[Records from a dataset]
--*--

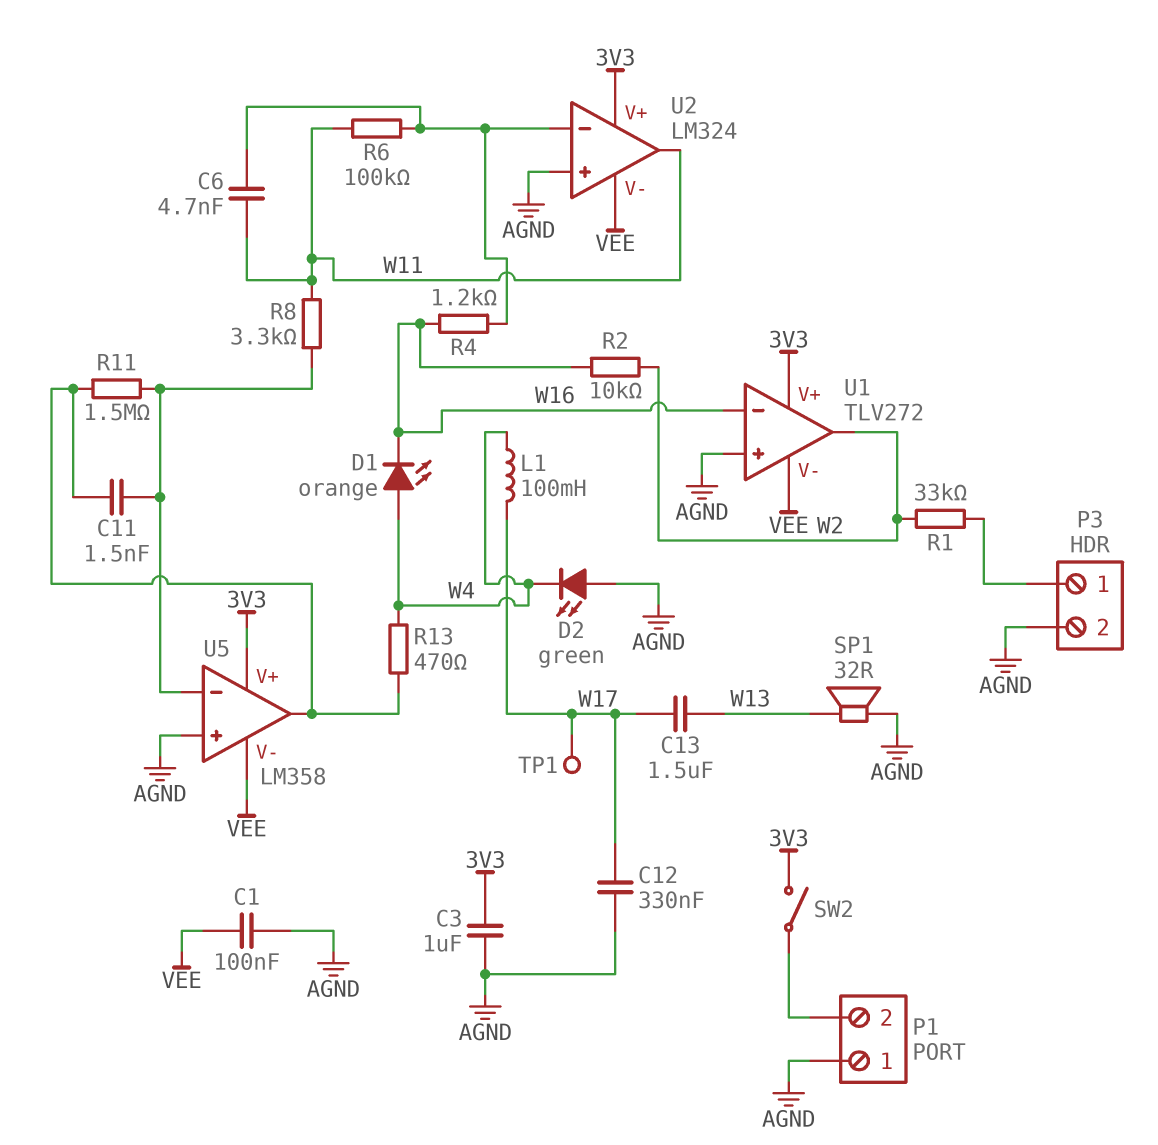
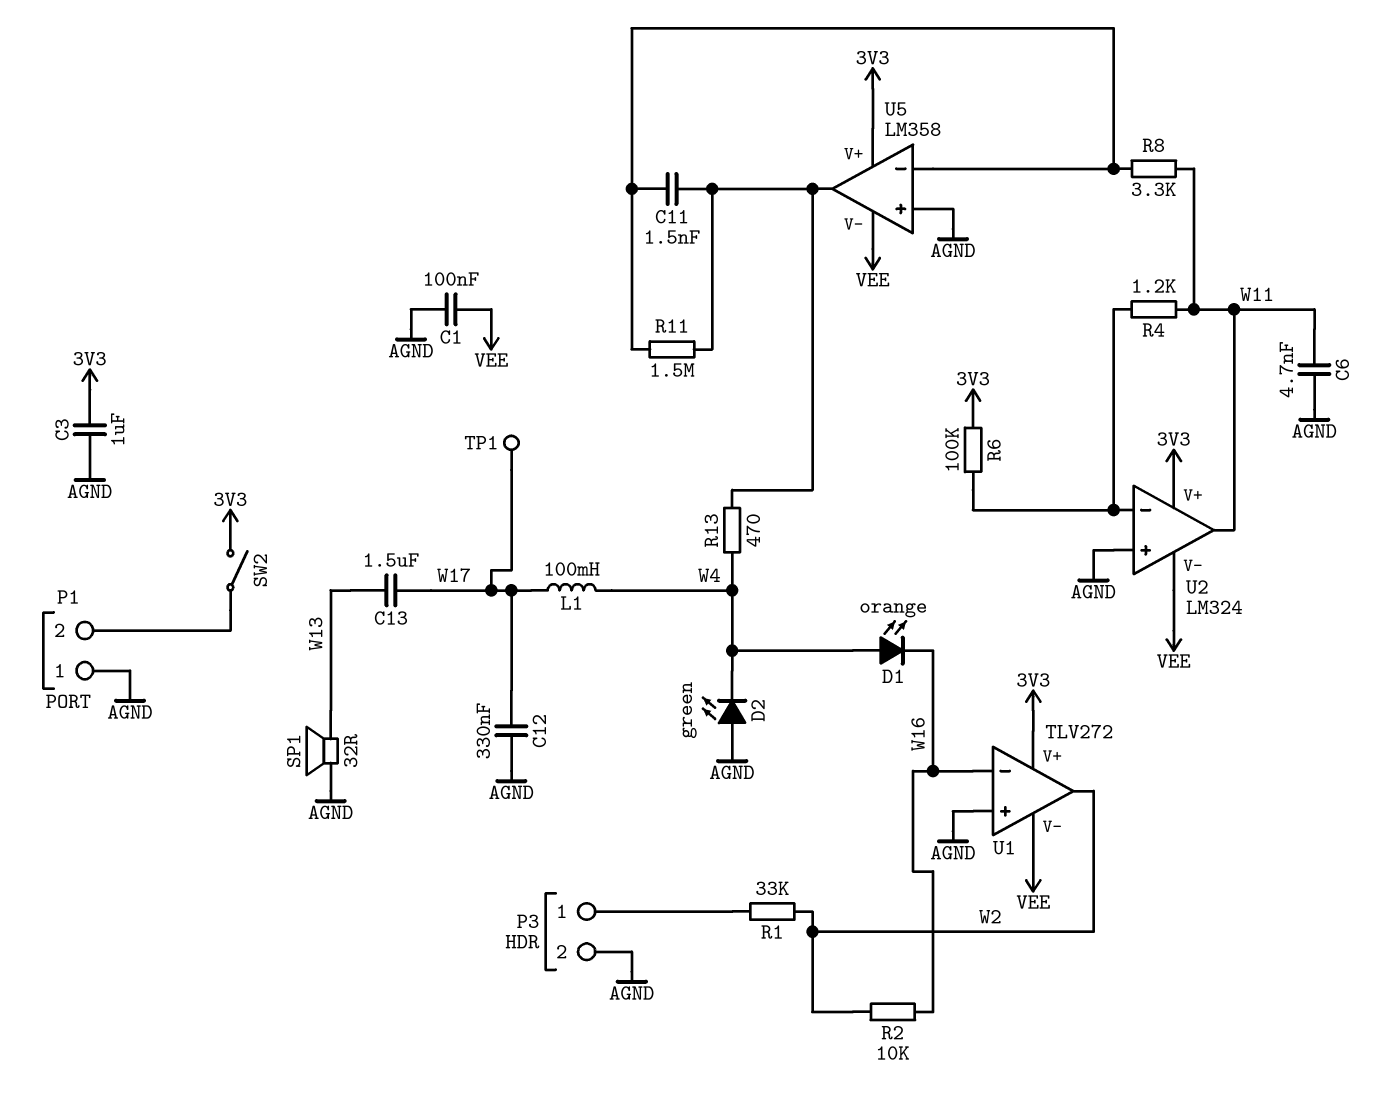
C6: 4.7nF (U2/in-, W11) -> 4.7nF (AGND, W11)
R4: 1.2k (U2/in-, W16) -> 1.2k (U2/in-, W11)
R6: 100k (U2/in-, W11) -> 100k (3V3, U2/in-)

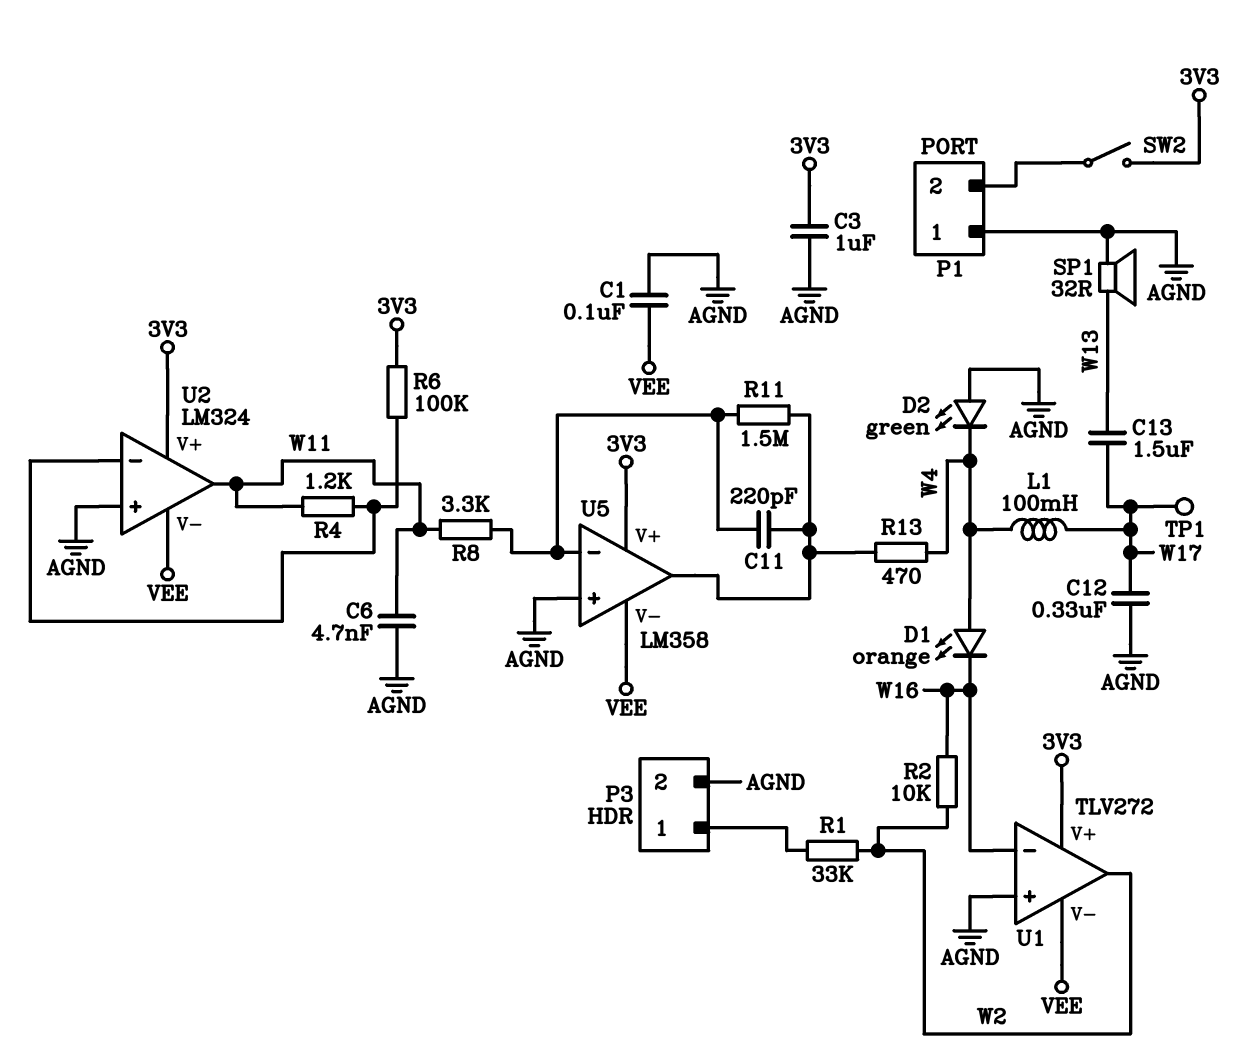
C11: 1.5nF (U5/in-, U5/out) -> 220pF (U5/in-, U5/out)

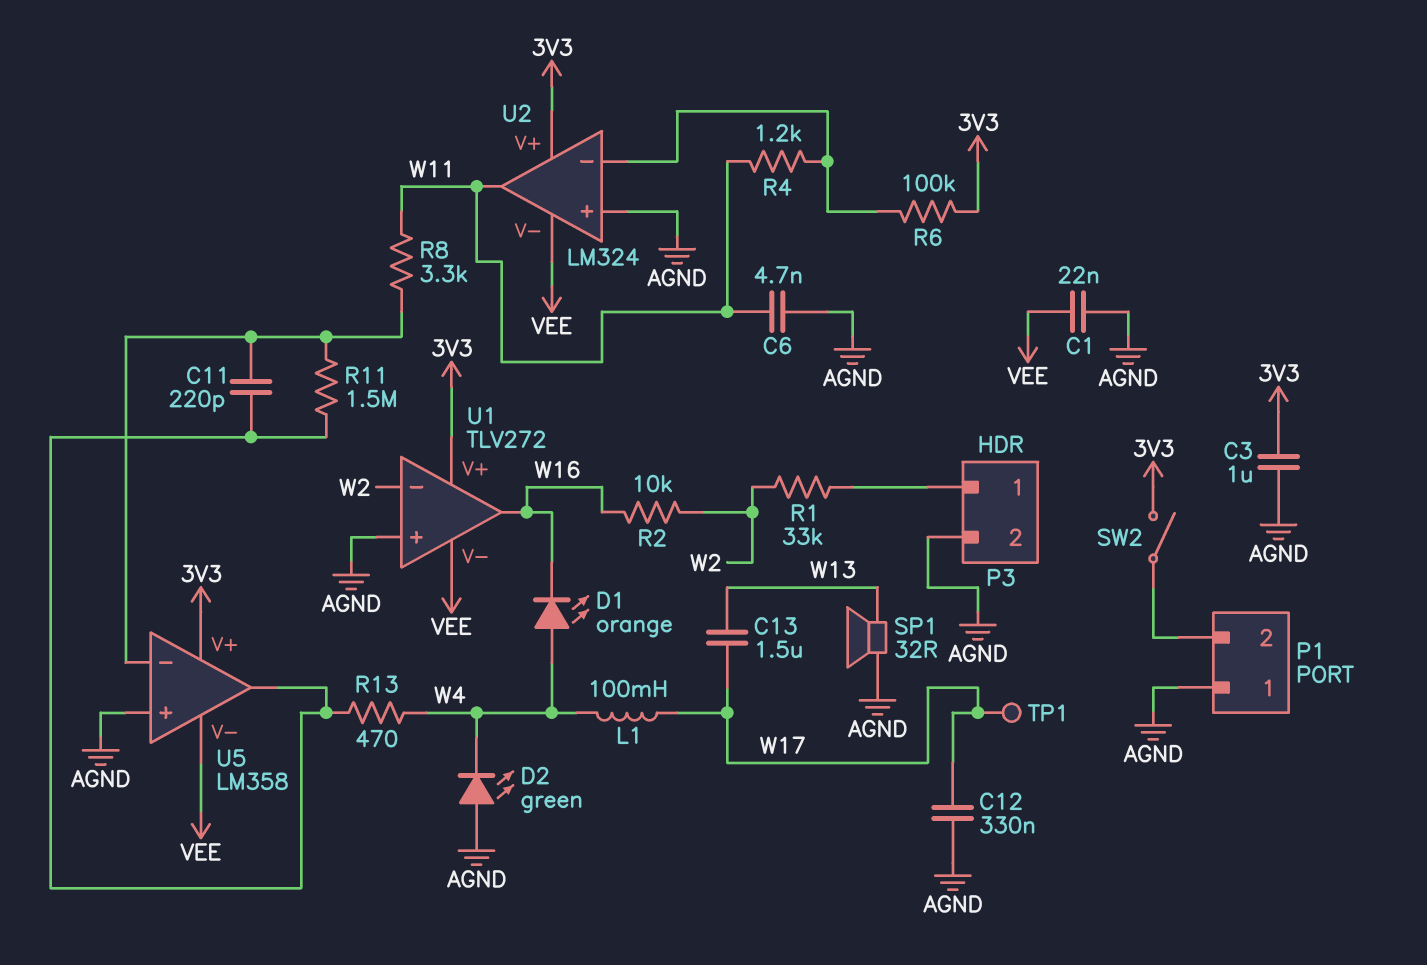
C1: 100nF (AGND, VEE) -> 22nF (AGND, VEE)
U1 pin in-: W16 -> W2
U1 pin out: W2 -> W16

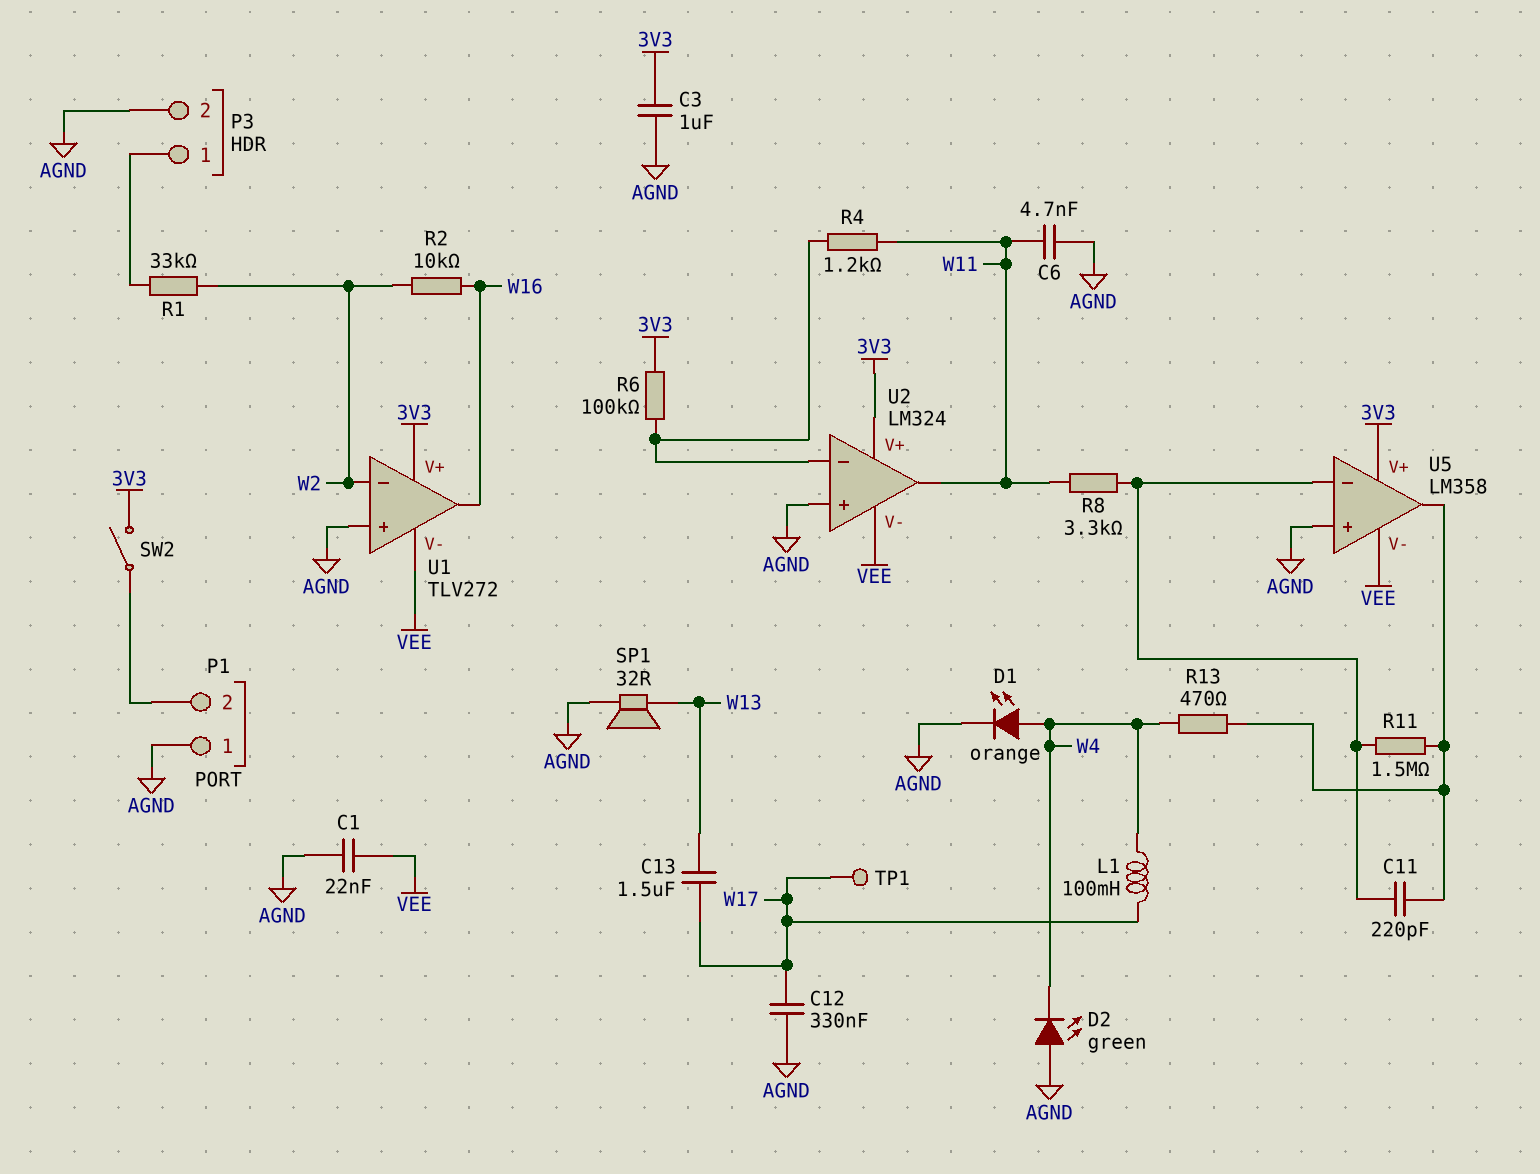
D1: LED orange (A W4, K W16) -> LED orange (A W4, K AGND)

--*--

Please output the lines from the line that contains "U1 pin in-: W16 -> W2" through the end of the records, both ends included, exactly and with no pictures.

U1 pin in-: W16 -> W2
U1 pin out: W2 -> W16

D1: LED orange (A W4, K W16) -> LED orange (A W4, K AGND)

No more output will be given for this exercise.